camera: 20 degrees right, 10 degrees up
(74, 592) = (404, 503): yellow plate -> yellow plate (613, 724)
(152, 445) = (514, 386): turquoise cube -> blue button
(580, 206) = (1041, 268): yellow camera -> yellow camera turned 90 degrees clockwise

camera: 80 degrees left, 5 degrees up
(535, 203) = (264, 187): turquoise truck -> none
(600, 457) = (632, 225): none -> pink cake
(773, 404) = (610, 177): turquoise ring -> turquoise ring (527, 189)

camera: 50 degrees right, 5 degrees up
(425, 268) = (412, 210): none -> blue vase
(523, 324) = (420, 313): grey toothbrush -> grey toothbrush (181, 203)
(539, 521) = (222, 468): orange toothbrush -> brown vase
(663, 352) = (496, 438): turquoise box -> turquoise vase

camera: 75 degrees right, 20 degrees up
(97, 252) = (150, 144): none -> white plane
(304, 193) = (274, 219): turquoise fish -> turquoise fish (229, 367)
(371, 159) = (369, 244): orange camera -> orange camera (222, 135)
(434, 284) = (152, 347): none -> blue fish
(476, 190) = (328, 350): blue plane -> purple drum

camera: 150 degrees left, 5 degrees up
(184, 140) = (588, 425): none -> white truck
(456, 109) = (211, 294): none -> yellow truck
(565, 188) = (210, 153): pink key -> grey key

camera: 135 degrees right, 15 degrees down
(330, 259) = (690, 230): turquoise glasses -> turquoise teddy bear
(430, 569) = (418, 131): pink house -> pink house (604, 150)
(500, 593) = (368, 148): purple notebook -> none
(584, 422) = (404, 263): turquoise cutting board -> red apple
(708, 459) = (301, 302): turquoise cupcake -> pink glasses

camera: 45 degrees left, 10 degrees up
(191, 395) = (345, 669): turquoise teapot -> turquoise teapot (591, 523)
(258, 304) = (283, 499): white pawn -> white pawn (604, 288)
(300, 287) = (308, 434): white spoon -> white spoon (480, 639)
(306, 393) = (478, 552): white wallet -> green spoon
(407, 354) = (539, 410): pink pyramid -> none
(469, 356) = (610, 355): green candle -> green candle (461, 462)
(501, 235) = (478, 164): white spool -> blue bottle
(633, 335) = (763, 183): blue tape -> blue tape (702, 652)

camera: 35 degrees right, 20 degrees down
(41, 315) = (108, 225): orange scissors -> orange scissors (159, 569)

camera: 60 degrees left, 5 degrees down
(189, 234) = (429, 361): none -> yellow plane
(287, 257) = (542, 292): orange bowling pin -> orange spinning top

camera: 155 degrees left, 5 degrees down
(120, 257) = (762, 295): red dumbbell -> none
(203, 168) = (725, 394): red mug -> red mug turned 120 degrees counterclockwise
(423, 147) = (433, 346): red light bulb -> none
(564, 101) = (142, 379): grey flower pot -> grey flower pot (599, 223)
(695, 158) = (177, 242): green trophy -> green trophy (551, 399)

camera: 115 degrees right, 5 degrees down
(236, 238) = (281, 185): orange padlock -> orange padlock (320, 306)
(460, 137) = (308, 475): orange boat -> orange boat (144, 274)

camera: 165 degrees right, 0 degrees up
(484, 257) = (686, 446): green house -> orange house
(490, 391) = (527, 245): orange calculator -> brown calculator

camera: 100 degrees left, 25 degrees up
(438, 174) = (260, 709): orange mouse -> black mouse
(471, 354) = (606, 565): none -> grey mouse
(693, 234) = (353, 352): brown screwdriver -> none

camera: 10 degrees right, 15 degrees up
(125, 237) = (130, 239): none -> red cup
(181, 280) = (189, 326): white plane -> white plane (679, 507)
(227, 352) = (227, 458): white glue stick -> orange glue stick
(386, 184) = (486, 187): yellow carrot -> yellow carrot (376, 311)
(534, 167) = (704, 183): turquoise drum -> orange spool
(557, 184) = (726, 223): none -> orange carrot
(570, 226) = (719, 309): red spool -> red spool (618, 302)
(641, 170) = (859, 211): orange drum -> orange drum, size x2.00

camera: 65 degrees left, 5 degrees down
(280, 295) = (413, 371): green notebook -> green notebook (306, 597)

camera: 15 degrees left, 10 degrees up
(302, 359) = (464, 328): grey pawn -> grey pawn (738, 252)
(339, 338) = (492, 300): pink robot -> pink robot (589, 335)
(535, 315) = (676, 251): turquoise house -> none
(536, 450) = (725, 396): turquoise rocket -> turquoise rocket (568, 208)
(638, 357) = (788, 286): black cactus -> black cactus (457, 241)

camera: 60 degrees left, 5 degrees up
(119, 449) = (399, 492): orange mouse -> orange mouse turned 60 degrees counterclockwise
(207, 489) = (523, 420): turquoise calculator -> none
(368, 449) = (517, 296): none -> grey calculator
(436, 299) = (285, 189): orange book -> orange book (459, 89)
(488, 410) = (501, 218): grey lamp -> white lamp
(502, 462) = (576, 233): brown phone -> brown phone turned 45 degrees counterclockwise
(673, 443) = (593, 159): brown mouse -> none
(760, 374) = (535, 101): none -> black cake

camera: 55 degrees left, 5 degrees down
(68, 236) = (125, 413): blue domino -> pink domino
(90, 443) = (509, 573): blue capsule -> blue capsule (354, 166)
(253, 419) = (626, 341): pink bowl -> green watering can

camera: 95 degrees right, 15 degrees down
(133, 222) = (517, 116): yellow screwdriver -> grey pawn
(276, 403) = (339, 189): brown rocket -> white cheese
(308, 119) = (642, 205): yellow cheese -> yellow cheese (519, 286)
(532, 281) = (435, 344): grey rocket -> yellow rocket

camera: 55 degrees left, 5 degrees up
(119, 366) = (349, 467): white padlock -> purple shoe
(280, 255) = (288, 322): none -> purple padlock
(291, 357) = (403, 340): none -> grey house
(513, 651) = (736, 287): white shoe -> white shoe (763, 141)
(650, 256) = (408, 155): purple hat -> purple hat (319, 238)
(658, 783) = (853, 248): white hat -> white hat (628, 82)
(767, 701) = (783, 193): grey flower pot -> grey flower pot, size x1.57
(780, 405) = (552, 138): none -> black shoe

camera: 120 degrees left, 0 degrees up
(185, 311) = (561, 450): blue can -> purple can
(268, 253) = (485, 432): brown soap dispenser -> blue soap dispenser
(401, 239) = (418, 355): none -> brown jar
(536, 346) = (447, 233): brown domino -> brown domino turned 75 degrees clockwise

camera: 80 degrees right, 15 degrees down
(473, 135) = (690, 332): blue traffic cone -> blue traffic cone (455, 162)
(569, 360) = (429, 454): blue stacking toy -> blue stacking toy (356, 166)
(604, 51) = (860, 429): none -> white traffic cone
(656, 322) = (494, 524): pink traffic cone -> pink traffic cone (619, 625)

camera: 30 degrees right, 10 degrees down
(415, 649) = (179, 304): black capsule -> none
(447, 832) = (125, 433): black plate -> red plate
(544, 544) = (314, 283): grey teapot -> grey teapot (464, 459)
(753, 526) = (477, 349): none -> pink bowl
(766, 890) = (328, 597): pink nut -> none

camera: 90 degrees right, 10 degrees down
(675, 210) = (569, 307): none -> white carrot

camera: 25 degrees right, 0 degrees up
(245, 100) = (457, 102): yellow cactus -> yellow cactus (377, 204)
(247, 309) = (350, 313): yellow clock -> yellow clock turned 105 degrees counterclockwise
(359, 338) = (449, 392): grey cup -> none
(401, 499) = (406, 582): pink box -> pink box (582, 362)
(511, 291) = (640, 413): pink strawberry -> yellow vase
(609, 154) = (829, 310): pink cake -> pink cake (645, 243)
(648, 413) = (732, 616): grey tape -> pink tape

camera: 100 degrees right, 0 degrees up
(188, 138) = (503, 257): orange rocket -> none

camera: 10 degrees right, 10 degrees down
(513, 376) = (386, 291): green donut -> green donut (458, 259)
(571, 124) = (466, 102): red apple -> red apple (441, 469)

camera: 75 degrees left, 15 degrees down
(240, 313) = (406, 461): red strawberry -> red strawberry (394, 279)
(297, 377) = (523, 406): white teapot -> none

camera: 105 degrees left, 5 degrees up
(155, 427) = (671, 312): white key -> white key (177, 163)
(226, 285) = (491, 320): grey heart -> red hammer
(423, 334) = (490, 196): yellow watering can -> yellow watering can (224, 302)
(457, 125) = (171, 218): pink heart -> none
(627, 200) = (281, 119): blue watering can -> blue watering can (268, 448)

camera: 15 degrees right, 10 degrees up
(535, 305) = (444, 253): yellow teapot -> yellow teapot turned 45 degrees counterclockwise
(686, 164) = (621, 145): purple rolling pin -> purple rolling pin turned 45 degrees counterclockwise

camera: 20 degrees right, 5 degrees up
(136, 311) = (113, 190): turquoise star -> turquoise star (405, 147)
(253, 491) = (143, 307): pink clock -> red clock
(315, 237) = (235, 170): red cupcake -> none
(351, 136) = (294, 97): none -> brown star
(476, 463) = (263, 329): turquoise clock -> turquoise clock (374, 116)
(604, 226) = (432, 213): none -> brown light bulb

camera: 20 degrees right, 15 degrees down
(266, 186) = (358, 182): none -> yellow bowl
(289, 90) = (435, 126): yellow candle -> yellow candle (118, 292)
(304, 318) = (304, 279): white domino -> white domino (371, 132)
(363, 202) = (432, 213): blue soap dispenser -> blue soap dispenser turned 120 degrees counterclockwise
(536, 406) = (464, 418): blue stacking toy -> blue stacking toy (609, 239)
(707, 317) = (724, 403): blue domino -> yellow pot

Problem: Please return only the lines above, starting at the line that has "(304, 193) = (274, 219): turquoise" and ending at the line that has "(500, 593) = (368, 148): purple", keeping both and leaving each one unchanged.

Exercise answer:
(304, 193) = (274, 219): turquoise fish -> turquoise fish (229, 367)
(371, 159) = (369, 244): orange camera -> orange camera (222, 135)
(434, 284) = (152, 347): none -> blue fish
(476, 190) = (328, 350): blue plane -> purple drum

camera: 150 degrees left, 5 degrees up
(184, 140) = (588, 425): none -> white truck
(456, 109) = (211, 294): none -> yellow truck
(565, 188) = (210, 153): pink key -> grey key

camera: 135 degrees right, 15 degrees down
(330, 259) = (690, 230): turquoise glasses -> turquoise teddy bear
(430, 569) = (418, 131): pink house -> pink house (604, 150)
(500, 593) = (368, 148): purple notebook -> none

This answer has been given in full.